* [Problem description]: Produce an exact copy of the lines below, starting at the first and ending with the line containing "replaced,regla [rosa],<210 308".

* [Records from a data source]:
* * * * *

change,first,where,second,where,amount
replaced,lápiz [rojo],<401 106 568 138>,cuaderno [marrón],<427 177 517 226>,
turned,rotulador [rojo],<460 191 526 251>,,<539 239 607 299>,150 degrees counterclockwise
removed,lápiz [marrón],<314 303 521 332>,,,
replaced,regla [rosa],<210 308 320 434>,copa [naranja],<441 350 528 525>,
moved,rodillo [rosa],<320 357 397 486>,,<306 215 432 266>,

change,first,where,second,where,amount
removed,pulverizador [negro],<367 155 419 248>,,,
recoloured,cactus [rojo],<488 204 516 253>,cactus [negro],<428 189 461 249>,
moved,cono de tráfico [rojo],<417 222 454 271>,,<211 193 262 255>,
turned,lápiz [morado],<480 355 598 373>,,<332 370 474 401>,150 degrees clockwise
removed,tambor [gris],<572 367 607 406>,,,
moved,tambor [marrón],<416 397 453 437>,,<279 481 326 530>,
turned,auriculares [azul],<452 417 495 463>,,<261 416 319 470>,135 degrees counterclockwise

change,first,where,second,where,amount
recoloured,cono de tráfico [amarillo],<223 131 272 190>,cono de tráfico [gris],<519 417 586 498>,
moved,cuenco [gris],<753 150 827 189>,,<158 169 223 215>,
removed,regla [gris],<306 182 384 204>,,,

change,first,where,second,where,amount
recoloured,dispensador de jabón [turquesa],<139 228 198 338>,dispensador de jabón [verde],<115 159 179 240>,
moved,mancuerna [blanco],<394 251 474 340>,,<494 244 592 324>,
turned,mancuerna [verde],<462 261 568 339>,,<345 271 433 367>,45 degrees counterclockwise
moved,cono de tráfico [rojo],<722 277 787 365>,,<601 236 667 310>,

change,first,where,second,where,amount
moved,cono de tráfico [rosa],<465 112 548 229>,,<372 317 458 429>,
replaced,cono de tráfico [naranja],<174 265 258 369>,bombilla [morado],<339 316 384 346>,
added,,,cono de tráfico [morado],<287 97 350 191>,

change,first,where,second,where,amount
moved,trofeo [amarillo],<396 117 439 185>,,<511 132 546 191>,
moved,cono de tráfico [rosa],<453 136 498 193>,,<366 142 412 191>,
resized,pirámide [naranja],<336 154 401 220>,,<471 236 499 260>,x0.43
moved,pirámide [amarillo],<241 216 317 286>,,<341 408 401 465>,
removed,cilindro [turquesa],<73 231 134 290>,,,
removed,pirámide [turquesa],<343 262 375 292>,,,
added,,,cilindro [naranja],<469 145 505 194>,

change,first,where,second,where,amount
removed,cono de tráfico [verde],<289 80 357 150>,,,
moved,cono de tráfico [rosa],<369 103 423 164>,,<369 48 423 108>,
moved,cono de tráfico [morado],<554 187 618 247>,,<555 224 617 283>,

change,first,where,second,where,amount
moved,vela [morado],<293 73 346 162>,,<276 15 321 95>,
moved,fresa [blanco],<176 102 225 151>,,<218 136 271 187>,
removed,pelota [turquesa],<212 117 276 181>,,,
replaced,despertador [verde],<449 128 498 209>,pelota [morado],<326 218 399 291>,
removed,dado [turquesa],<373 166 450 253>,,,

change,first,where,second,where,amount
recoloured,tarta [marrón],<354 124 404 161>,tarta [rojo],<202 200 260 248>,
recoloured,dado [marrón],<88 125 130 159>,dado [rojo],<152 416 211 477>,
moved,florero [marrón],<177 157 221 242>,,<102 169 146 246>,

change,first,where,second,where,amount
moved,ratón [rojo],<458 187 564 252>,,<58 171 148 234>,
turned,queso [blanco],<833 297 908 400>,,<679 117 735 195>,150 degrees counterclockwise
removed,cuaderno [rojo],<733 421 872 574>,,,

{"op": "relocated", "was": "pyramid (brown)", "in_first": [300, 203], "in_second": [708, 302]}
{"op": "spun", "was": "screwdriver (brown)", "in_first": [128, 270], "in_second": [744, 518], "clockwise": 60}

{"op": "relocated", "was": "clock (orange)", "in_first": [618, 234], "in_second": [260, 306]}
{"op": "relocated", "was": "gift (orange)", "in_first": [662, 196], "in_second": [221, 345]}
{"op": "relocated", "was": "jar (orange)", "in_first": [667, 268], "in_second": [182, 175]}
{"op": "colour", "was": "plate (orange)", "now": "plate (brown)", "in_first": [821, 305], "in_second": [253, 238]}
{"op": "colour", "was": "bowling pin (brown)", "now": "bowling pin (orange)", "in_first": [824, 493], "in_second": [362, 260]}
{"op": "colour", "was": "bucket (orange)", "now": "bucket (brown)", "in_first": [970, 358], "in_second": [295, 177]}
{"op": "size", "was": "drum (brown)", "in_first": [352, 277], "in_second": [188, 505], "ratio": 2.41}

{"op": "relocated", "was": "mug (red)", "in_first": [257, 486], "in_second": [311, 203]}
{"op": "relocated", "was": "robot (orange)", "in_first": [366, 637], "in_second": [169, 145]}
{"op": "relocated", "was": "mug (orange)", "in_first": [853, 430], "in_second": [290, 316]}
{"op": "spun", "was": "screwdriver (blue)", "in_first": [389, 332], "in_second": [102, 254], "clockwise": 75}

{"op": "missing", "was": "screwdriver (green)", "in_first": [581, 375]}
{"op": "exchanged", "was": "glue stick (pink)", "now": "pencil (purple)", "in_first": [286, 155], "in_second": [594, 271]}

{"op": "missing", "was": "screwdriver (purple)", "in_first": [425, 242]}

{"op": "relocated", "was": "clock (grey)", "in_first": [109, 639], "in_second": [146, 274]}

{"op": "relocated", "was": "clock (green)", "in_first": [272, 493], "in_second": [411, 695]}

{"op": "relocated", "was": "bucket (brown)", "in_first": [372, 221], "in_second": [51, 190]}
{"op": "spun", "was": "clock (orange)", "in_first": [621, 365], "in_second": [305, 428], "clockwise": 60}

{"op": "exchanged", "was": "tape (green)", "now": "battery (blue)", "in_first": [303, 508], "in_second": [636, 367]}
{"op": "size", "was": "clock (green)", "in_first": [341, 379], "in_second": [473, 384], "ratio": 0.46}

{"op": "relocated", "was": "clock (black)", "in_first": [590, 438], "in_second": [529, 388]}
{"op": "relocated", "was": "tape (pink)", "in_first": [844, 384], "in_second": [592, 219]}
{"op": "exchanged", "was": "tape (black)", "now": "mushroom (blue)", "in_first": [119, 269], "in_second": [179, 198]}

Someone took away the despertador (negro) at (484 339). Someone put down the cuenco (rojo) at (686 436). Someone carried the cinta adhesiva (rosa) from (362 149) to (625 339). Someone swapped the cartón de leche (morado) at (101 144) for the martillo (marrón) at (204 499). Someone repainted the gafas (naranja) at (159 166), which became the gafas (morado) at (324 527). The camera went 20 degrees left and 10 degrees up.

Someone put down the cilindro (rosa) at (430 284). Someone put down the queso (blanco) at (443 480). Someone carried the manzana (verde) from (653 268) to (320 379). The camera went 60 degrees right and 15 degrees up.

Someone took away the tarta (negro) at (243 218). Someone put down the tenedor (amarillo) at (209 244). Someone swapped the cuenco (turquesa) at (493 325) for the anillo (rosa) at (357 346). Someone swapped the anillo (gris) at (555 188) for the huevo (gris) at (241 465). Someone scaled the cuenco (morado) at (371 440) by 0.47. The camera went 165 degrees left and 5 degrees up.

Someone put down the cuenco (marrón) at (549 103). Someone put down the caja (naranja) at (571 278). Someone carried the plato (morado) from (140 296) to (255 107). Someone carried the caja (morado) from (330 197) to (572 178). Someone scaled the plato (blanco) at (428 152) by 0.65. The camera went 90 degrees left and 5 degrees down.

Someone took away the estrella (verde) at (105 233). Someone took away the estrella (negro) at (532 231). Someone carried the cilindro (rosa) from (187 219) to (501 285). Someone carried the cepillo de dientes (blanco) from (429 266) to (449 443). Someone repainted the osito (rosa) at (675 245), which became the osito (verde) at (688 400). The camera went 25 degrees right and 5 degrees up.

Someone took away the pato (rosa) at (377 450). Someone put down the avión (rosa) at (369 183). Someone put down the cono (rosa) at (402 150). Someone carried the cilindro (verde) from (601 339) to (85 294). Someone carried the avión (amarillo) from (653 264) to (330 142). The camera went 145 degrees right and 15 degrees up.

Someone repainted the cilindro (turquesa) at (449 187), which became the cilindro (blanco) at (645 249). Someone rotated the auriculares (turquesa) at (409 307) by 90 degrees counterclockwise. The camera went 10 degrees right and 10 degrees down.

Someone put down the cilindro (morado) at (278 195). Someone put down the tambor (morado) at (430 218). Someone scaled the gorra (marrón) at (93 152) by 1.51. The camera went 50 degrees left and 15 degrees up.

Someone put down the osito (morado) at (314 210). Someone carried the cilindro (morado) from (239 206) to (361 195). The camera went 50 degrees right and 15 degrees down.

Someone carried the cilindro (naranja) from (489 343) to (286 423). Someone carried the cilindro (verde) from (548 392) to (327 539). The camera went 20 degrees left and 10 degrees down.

* * * * *

* [Your solution]:
change,first,where,second,where,amount
replaced,lápiz [rojo],<401 106 568 138>,cuaderno [marrón],<427 177 517 226>,
turned,rotulador [rojo],<460 191 526 251>,,<539 239 607 299>,150 degrees counterclockwise
removed,lápiz [marrón],<314 303 521 332>,,,
replaced,regla [rosa],<210 308 320 434>,copa [naranja],<441 350 528 525>,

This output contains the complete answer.